TASK ITEM: Your output should be the line with "purple semicircle: moved" plus all following lines to the end of the records, exactly as written and nothing more.

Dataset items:
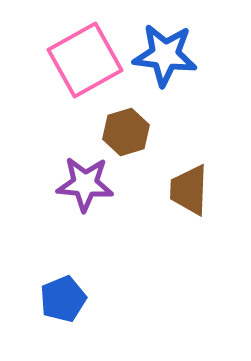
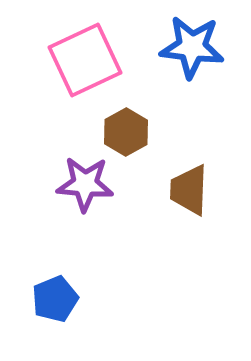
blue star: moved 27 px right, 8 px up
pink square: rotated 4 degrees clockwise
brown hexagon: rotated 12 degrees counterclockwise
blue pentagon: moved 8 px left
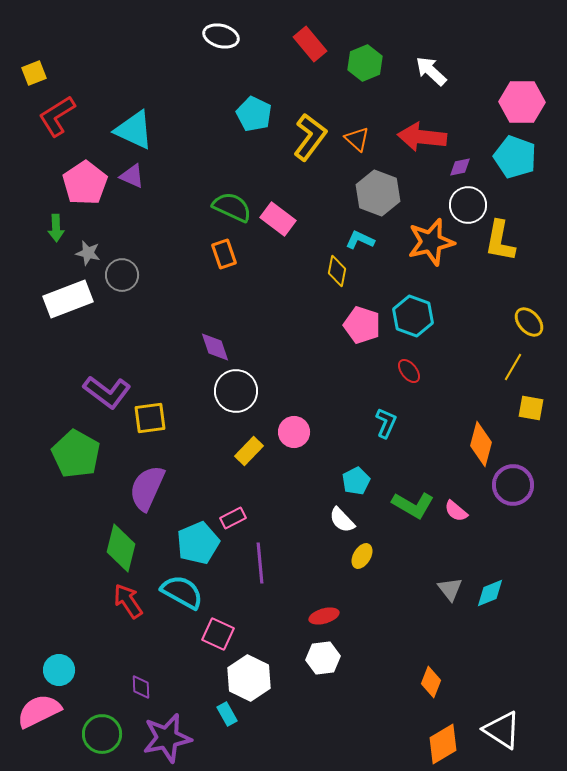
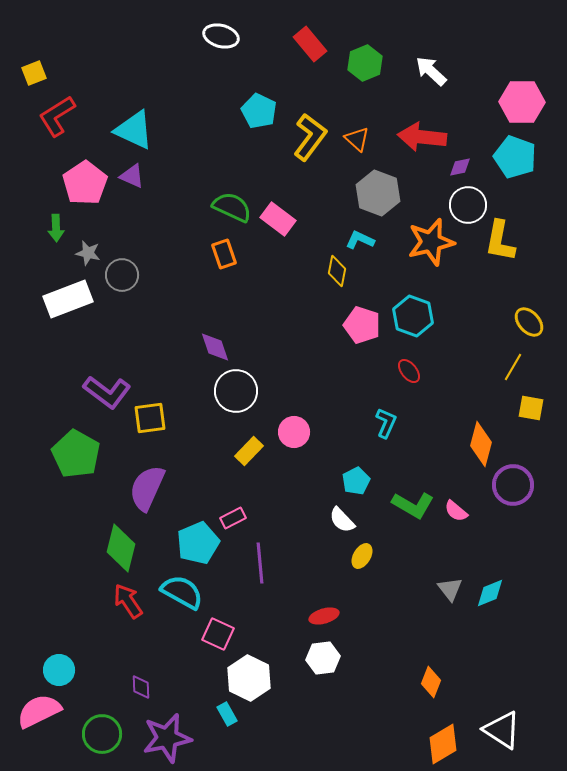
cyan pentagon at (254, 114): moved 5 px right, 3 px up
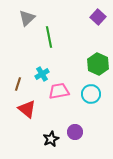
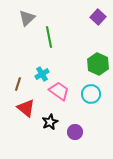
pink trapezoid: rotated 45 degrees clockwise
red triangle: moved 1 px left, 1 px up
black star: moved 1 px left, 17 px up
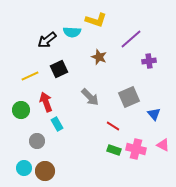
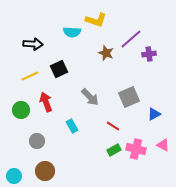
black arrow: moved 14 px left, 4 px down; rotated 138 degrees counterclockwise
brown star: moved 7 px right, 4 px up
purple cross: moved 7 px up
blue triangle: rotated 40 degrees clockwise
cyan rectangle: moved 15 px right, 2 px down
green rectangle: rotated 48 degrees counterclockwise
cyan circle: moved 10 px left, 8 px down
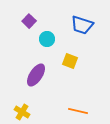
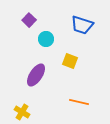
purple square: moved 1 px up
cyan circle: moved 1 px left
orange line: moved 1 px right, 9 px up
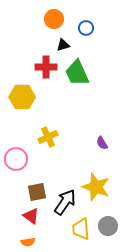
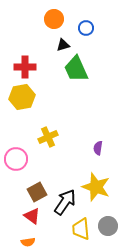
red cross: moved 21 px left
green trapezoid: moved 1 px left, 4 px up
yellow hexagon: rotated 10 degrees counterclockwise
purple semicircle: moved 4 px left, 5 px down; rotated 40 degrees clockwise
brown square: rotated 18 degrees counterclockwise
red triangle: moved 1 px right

ANSWER SECTION:
purple semicircle: moved 4 px left, 5 px down; rotated 40 degrees clockwise
brown square: rotated 18 degrees counterclockwise
red triangle: moved 1 px right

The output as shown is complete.